*** Opening of Source records ***
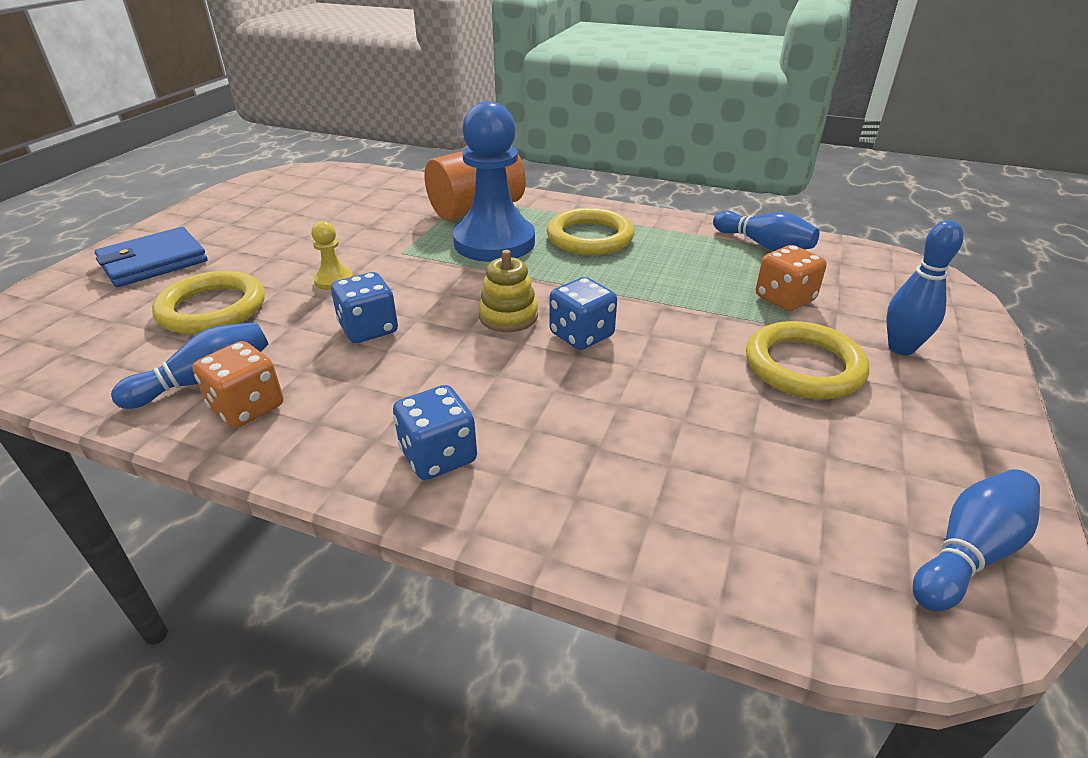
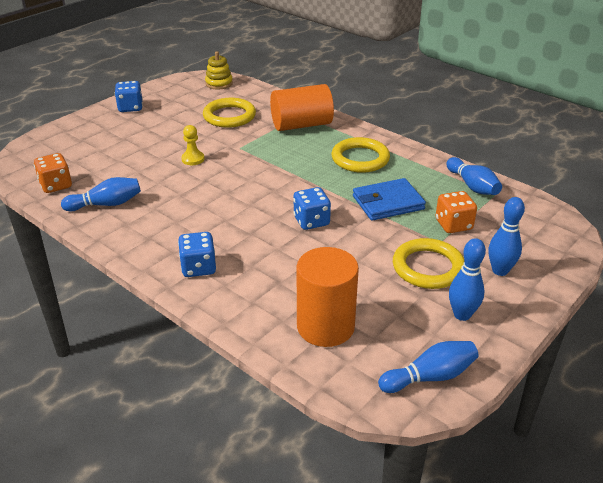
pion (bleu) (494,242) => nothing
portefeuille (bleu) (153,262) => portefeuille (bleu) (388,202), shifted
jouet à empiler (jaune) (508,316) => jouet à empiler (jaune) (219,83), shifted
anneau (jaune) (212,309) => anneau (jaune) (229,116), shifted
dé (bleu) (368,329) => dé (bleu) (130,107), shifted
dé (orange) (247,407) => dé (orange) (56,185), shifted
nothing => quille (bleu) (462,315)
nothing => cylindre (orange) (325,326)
*** Close of Source records ***
**Problem to solve**
What you produce should repeat the data word for word while omitting all images.

**Solved problem**
pion (bleu) (494,242) => nothing
portefeuille (bleu) (153,262) => portefeuille (bleu) (388,202), shifted
jouet à empiler (jaune) (508,316) => jouet à empiler (jaune) (219,83), shifted
anneau (jaune) (212,309) => anneau (jaune) (229,116), shifted
dé (bleu) (368,329) => dé (bleu) (130,107), shifted
dé (orange) (247,407) => dé (orange) (56,185), shifted
nothing => quille (bleu) (462,315)
nothing => cylindre (orange) (325,326)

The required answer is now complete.